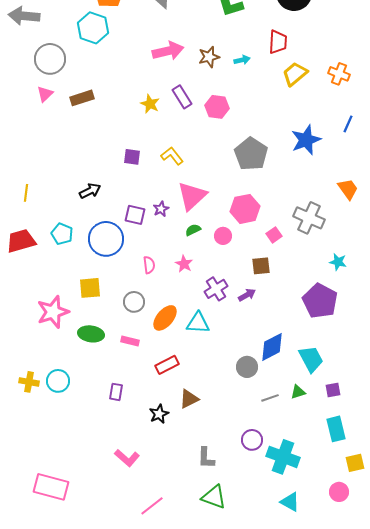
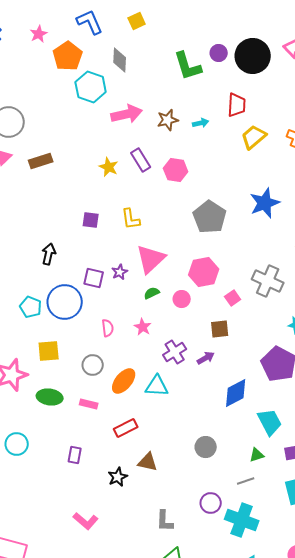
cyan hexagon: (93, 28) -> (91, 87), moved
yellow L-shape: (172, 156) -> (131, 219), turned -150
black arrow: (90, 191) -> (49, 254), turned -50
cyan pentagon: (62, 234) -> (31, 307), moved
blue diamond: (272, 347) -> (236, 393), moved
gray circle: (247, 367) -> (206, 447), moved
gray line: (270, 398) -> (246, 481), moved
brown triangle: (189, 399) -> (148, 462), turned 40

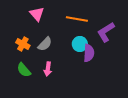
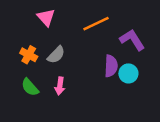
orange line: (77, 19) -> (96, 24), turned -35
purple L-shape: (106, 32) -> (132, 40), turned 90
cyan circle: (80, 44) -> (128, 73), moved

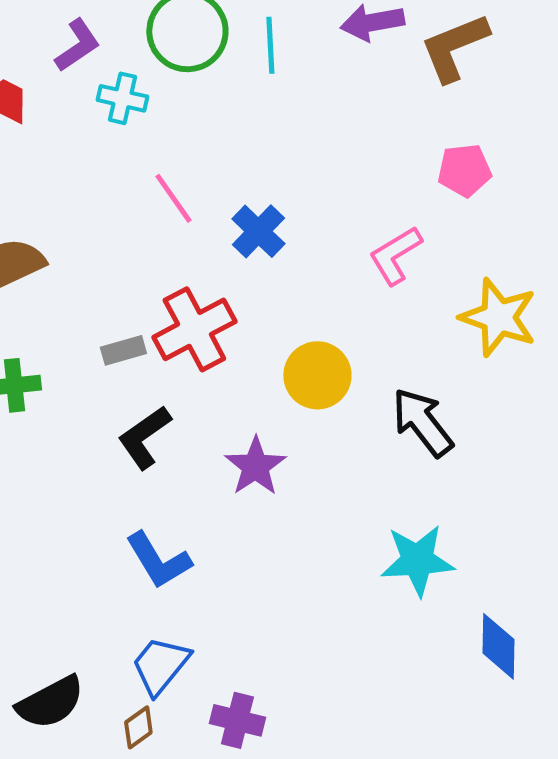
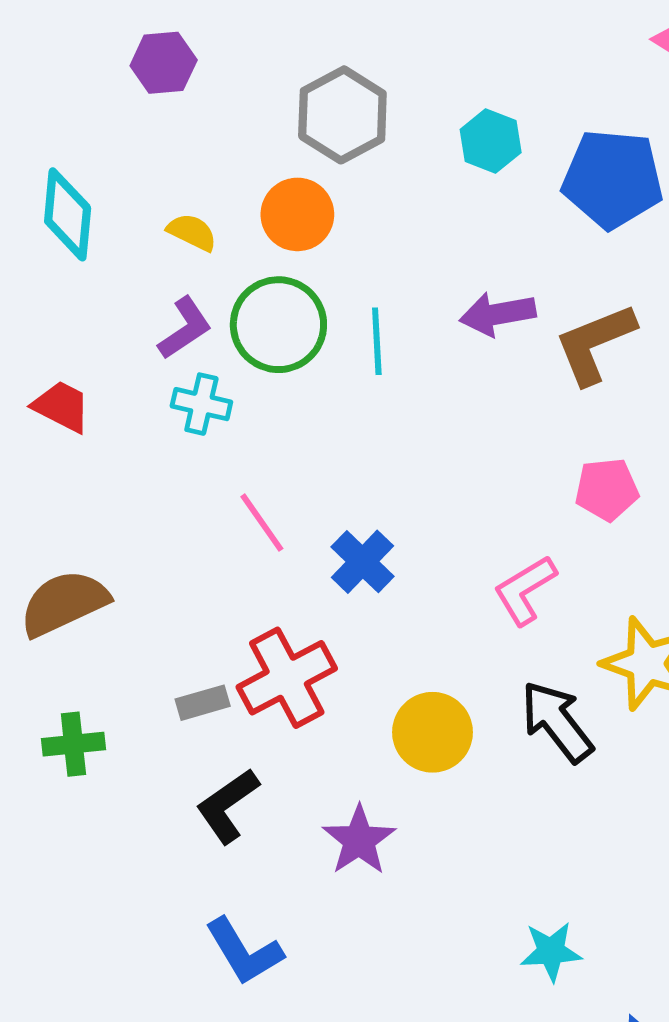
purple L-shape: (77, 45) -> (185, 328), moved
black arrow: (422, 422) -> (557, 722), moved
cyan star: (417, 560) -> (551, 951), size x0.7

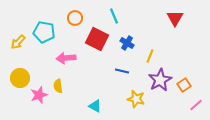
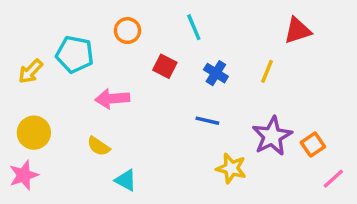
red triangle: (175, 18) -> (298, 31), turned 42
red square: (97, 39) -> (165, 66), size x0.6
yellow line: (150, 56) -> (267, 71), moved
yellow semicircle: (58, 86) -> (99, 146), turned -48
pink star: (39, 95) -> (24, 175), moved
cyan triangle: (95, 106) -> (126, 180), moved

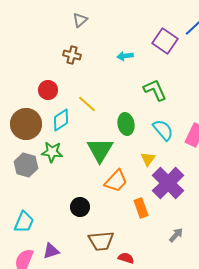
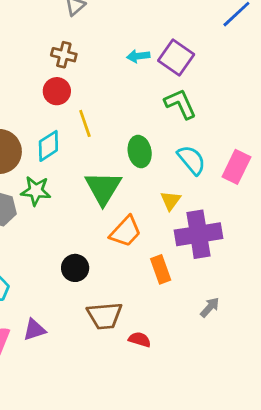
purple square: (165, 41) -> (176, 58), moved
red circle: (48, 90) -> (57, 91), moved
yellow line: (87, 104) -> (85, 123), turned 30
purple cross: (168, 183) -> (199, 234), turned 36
━━━━━━━━
#### ACTIVITY
Out of the preceding entries, pull every line containing the string "cyan".

#### RESPONSE FOR THIS EXERCISE
cyan hexagon: (93, 28) -> (91, 87), moved
cyan pentagon: (62, 234) -> (31, 307), moved
cyan circle: (80, 44) -> (128, 73), moved
cyan star: (417, 560) -> (551, 951), size x0.7
cyan triangle: (95, 106) -> (126, 180), moved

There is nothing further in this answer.